## Exercise details:
Show each line of the entries below in which the word "none" appears.
*** Opening of Data provided ***
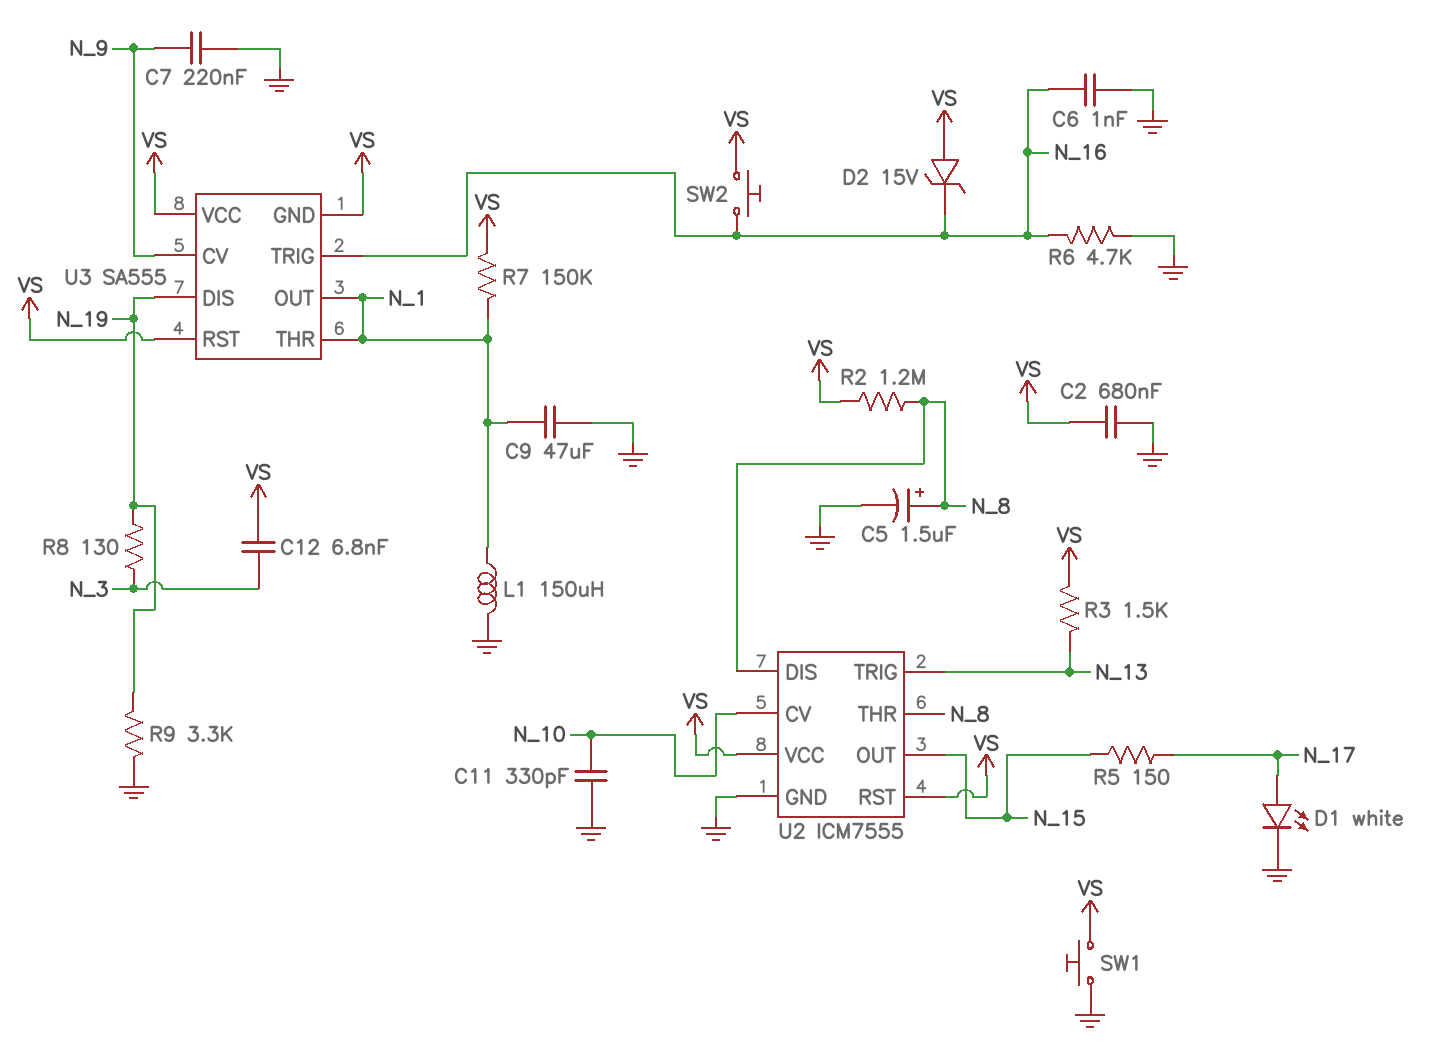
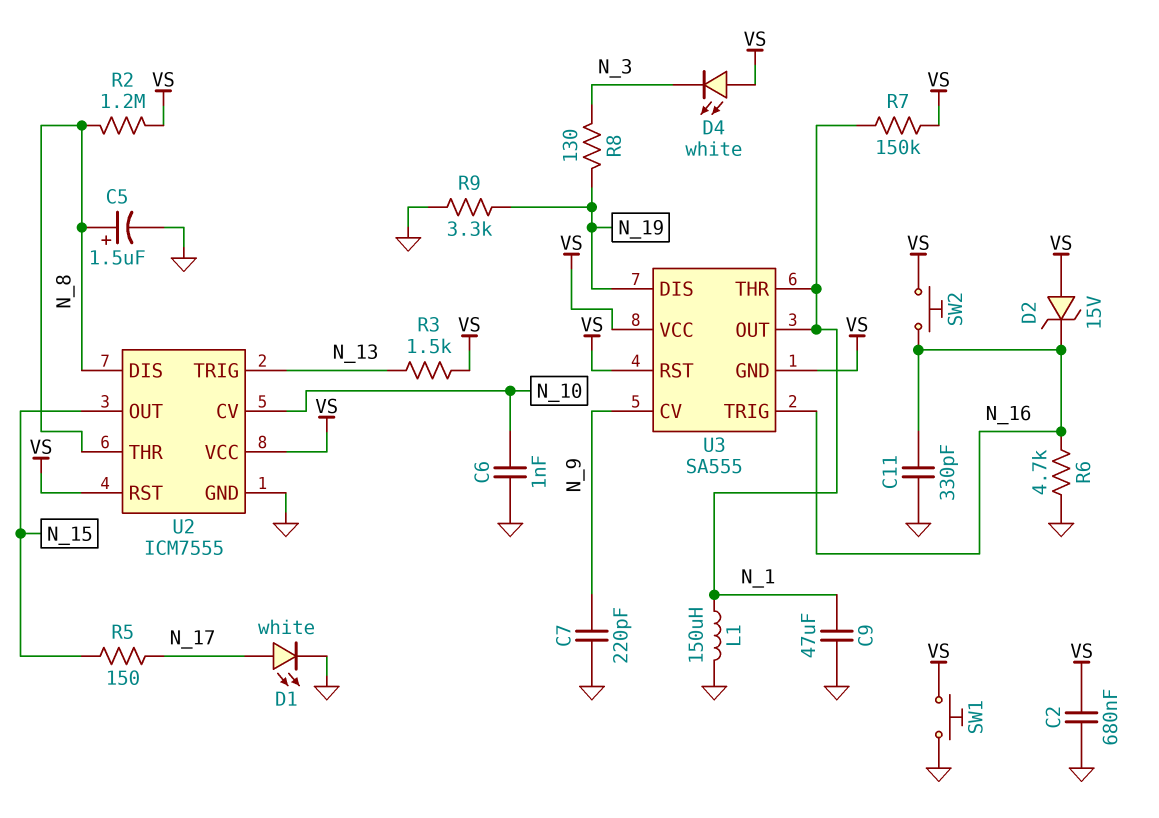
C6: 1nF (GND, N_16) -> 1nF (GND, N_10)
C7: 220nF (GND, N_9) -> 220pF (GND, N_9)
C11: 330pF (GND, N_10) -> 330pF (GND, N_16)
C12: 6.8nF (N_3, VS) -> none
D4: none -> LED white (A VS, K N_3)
*** Close of Data provided ***
*** Opening of Data provided ***
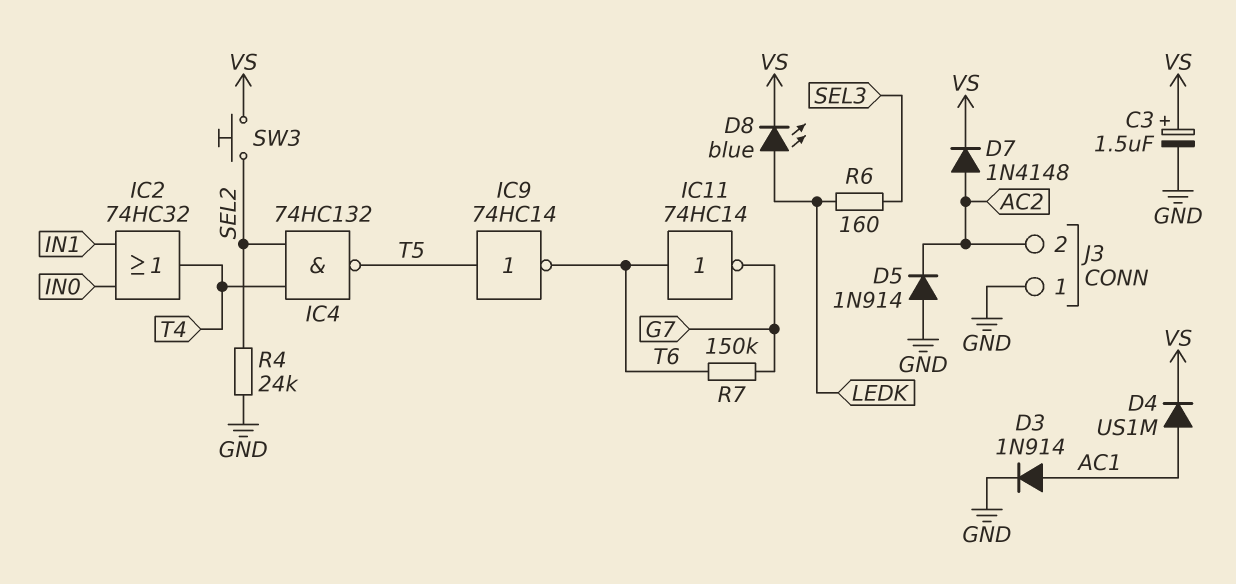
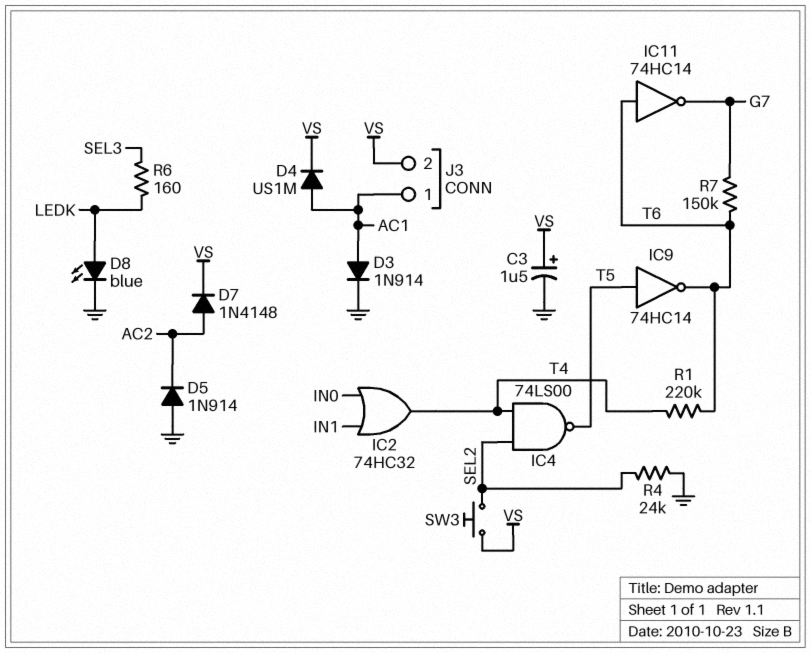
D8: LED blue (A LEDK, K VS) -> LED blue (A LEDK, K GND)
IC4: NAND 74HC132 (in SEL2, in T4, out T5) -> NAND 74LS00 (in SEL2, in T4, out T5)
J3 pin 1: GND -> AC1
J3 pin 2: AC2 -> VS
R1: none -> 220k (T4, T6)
*** Close of Data provided ***
## Solution:
C12: 6.8nF (N_3, VS) -> none
D4: none -> LED white (A VS, K N_3)
R1: none -> 220k (T4, T6)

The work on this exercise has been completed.